To do | Copy all of the data below word for word, but leave out the pictures.

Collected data

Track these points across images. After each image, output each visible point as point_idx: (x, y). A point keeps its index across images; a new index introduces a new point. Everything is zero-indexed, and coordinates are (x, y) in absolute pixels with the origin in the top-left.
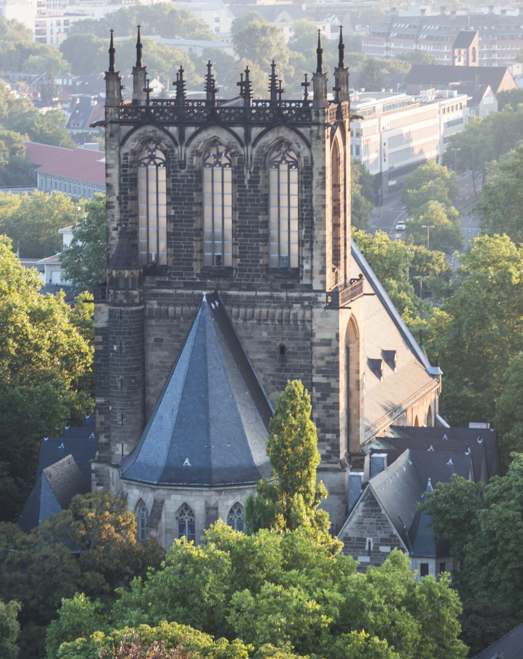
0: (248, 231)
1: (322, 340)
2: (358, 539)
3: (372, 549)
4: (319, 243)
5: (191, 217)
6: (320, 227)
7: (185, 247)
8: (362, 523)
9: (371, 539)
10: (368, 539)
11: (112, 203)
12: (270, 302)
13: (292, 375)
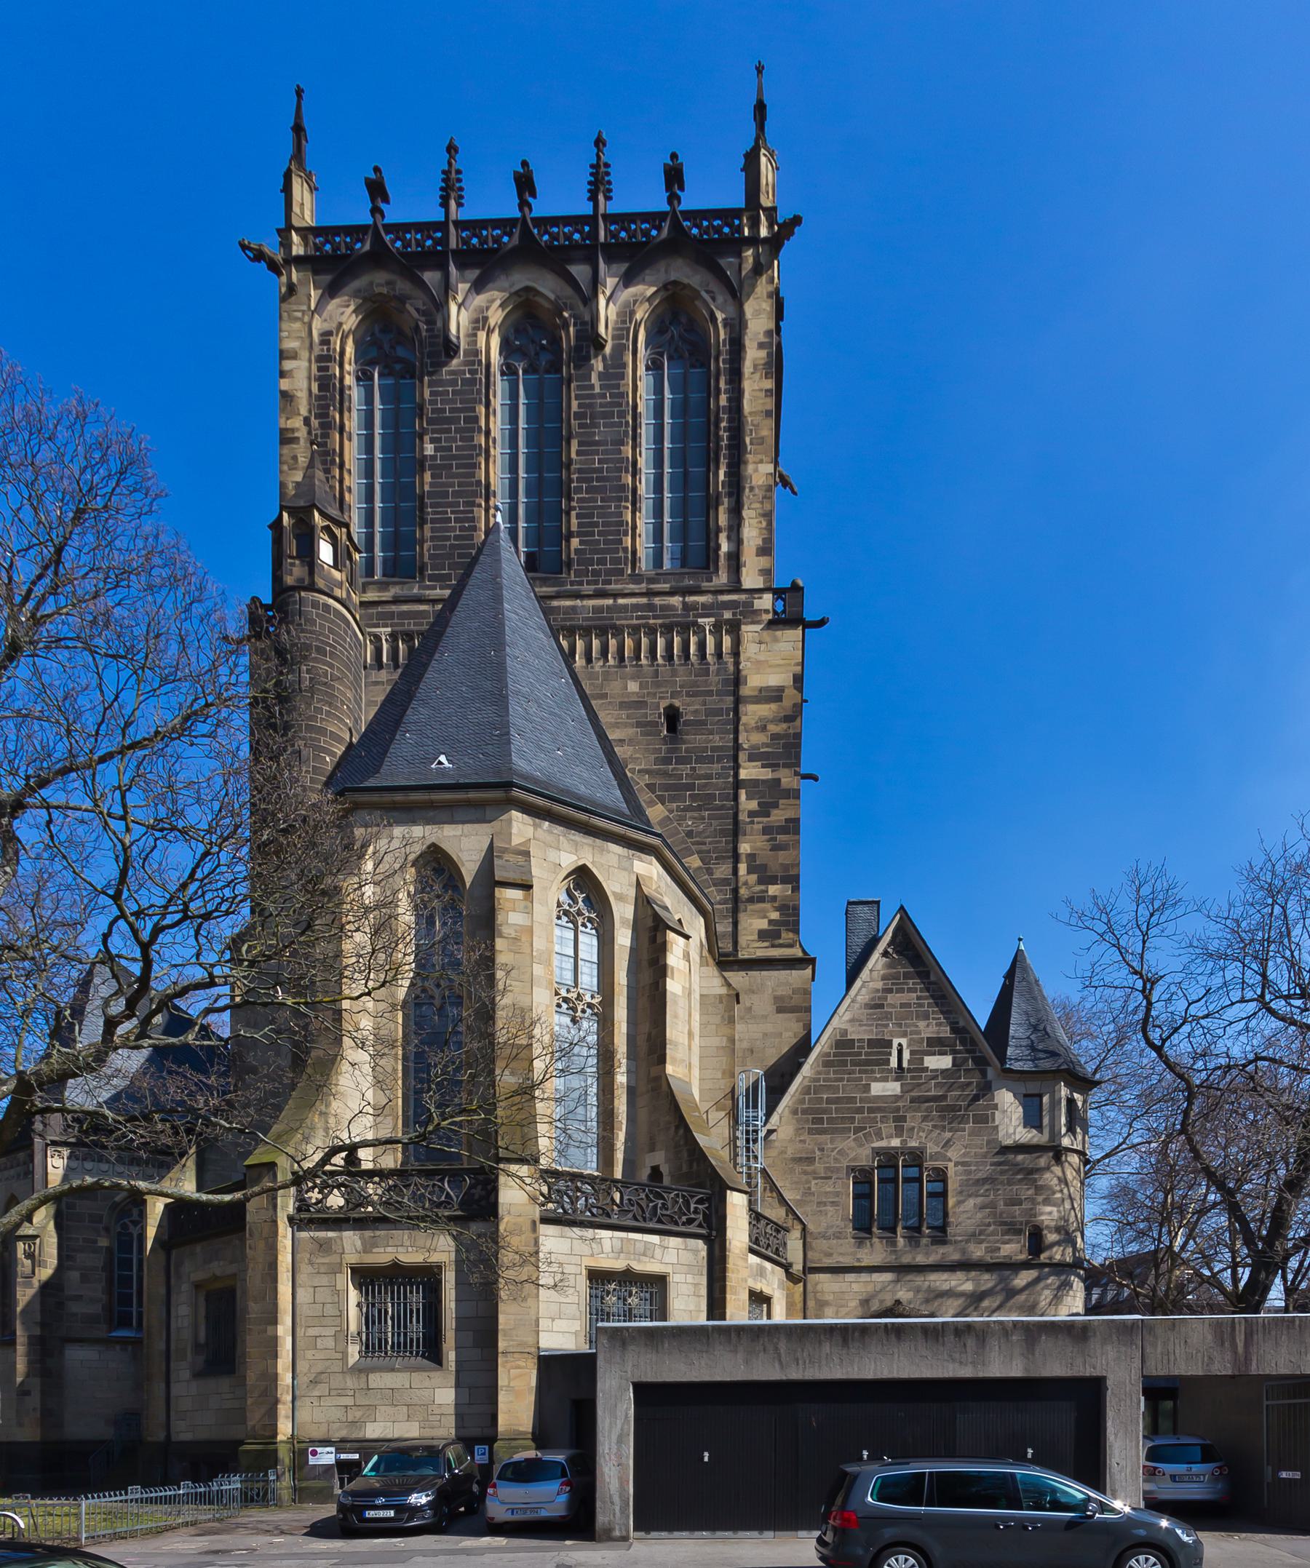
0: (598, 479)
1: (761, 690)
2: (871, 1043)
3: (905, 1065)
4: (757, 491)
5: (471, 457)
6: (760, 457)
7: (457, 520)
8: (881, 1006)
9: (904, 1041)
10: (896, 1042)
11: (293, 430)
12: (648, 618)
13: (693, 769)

Correct response |
Track these points across images. After each image, output each visible point as point_idx: (x, y). A point keeps its index across images; a new index introduces a new point. Everything is zero-indexed, and coordinates are (x, y) in absolute pixels with the origin in the top-left.
0: (248, 231)
1: (322, 340)
2: (358, 539)
3: (372, 549)
4: (319, 243)
5: (191, 217)
6: (320, 227)
7: (185, 247)
8: (362, 523)
9: (371, 539)
10: (368, 539)
11: (112, 203)
12: (270, 302)
13: (292, 375)
0: (598, 479)
1: (761, 690)
2: (871, 1043)
3: (905, 1065)
4: (757, 491)
5: (471, 457)
6: (760, 457)
7: (457, 520)
8: (881, 1006)
9: (904, 1041)
10: (896, 1042)
11: (293, 430)
12: (648, 618)
13: (693, 769)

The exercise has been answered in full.